Read through the data, and wherever a line holds the word "green", write that line out.

Information supplied:
──────────
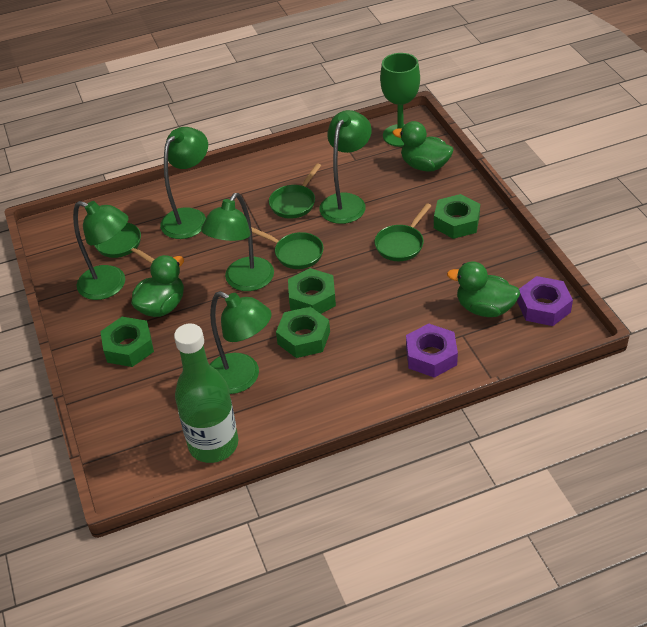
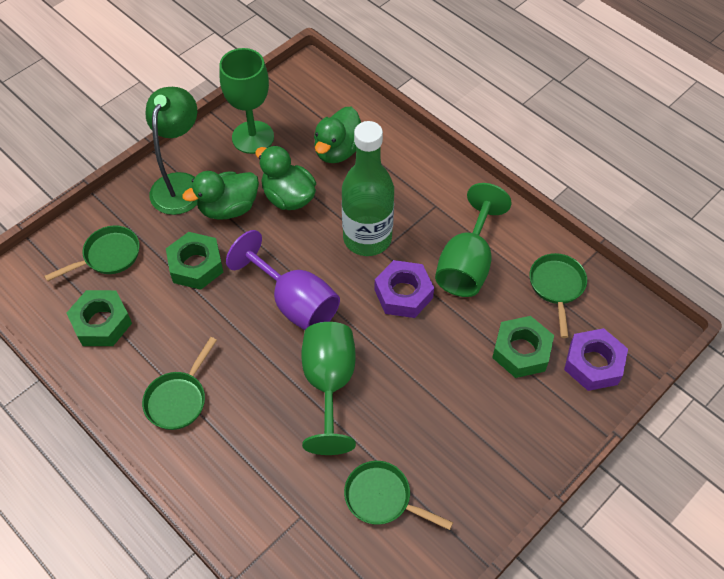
green goblet: 1 -> 3
green lamp: 5 -> 1
green nut: 4 -> 3
purple goblet: 0 -> 1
──────────
Exercise response:
green goblet: 1 -> 3
green lamp: 5 -> 1
green nut: 4 -> 3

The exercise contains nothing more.